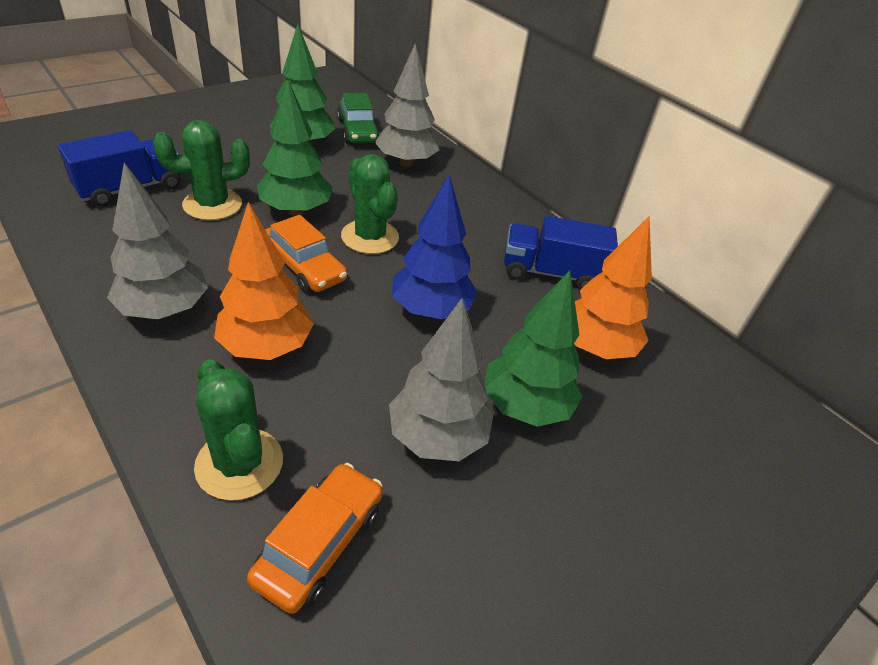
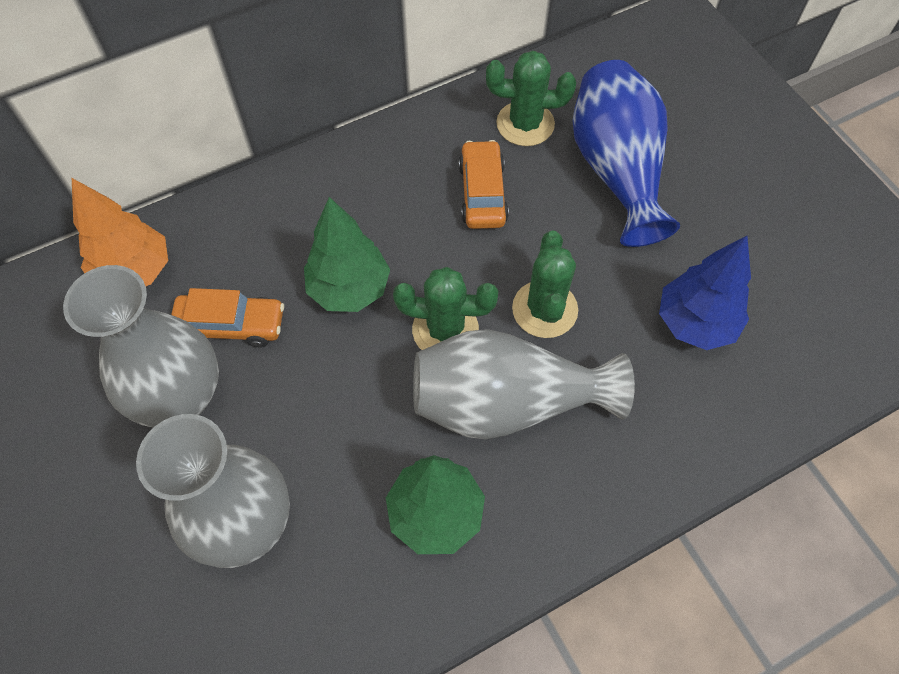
blue truck: 2 -> 0
blue vase: 0 -> 1
green car: 1 -> 0
green tree: 3 -> 2
grey tree: 3 -> 0
grey vase: 0 -> 3
orange tree: 2 -> 1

──────

• Exercise description: Return each line above exactly; any pictures are to be skipped.

• Result of this task:
blue truck: 2 -> 0
blue vase: 0 -> 1
green car: 1 -> 0
green tree: 3 -> 2
grey tree: 3 -> 0
grey vase: 0 -> 3
orange tree: 2 -> 1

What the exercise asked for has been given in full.